━━ Extracted data

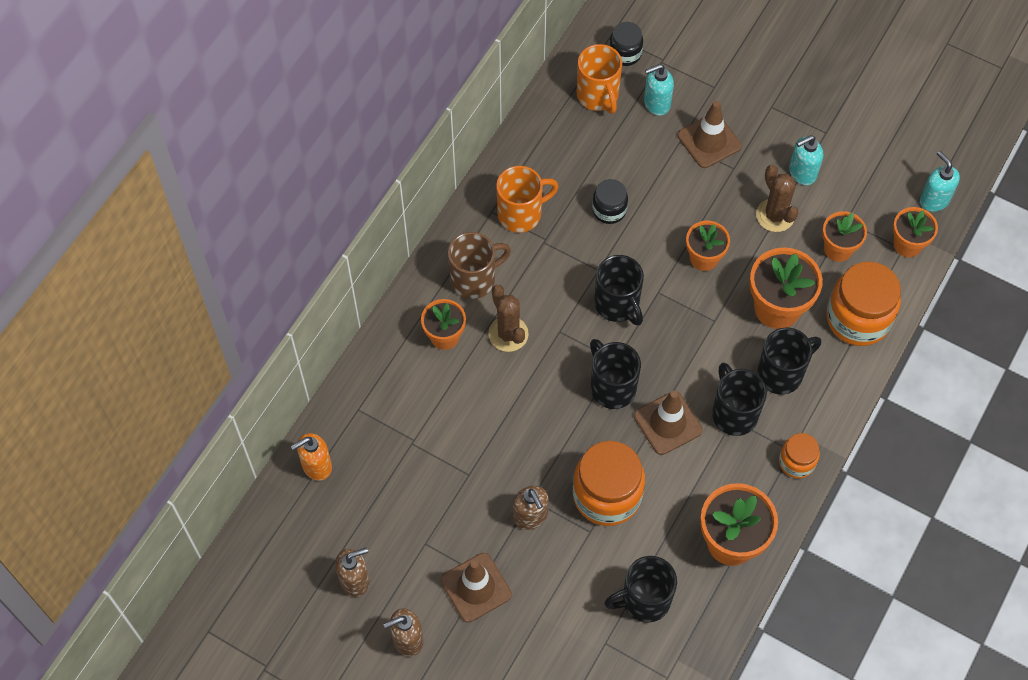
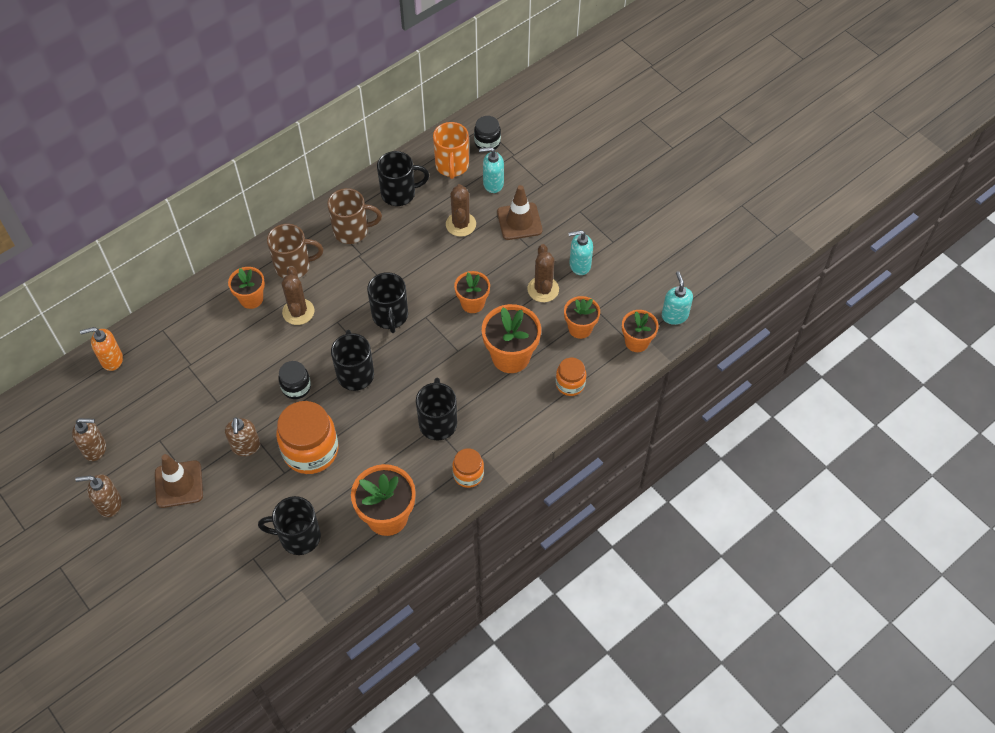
camera: 20 degrees right, 5 degrees down
orange mug [496,166,558,233] -> brown mug [327,188,382,244]
black jar [592,179,628,224] -> black jar moved to [278,361,311,399]
brown traffic cone [634,391,703,455] -> none
black mug [757,328,821,395] -> black mug moved to [377,151,429,206]
orange jar [826,261,901,346] -> orange jar [556,358,586,396], size x0.54
none -> brown cactus [446,184,476,237]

━━━━

**Exercise requirements:** Copy out all the records exactly as they read, and omit the pictures.

**Result for this task:**
camera: 20 degrees right, 5 degrees down
orange mug [496,166,558,233] -> brown mug [327,188,382,244]
black jar [592,179,628,224] -> black jar moved to [278,361,311,399]
brown traffic cone [634,391,703,455] -> none
black mug [757,328,821,395] -> black mug moved to [377,151,429,206]
orange jar [826,261,901,346] -> orange jar [556,358,586,396], size x0.54
none -> brown cactus [446,184,476,237]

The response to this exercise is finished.